DATA RECORDS:
⁂

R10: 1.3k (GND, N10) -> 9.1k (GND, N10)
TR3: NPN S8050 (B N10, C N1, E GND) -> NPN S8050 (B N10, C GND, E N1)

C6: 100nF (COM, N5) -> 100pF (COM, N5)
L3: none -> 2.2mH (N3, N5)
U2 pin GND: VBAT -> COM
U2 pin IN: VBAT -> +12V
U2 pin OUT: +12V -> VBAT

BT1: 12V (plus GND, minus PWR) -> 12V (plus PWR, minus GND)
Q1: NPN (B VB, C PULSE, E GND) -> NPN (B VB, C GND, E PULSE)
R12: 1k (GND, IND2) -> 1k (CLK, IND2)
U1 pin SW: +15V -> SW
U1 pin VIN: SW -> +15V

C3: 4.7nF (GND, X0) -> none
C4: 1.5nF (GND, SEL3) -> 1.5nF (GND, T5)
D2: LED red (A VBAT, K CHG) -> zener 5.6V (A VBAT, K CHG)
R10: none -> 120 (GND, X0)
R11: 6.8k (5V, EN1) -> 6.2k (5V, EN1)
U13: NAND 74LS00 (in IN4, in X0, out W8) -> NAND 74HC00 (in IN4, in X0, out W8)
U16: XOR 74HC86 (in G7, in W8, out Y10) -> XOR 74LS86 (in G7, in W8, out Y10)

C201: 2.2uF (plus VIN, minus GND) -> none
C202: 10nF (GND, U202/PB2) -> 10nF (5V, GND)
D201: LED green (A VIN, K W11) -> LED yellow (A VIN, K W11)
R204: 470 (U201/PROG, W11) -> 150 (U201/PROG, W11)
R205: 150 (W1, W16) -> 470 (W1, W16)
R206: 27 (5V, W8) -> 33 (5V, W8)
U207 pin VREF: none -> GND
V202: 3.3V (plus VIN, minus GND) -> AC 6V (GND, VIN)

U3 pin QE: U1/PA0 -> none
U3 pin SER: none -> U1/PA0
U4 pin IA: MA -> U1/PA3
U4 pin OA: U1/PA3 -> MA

⁂

ABOUT THIS TASK: Reproduce exactly, and only, the part of the listing above that begins at the line with "U2 pin OUT: +12V -> VBAT" and goes on through the line with "R10: none -> 120 (GND, X0)".

REPLY TO THE EXERCISE:
U2 pin OUT: +12V -> VBAT

BT1: 12V (plus GND, minus PWR) -> 12V (plus PWR, minus GND)
Q1: NPN (B VB, C PULSE, E GND) -> NPN (B VB, C GND, E PULSE)
R12: 1k (GND, IND2) -> 1k (CLK, IND2)
U1 pin SW: +15V -> SW
U1 pin VIN: SW -> +15V

C3: 4.7nF (GND, X0) -> none
C4: 1.5nF (GND, SEL3) -> 1.5nF (GND, T5)
D2: LED red (A VBAT, K CHG) -> zener 5.6V (A VBAT, K CHG)
R10: none -> 120 (GND, X0)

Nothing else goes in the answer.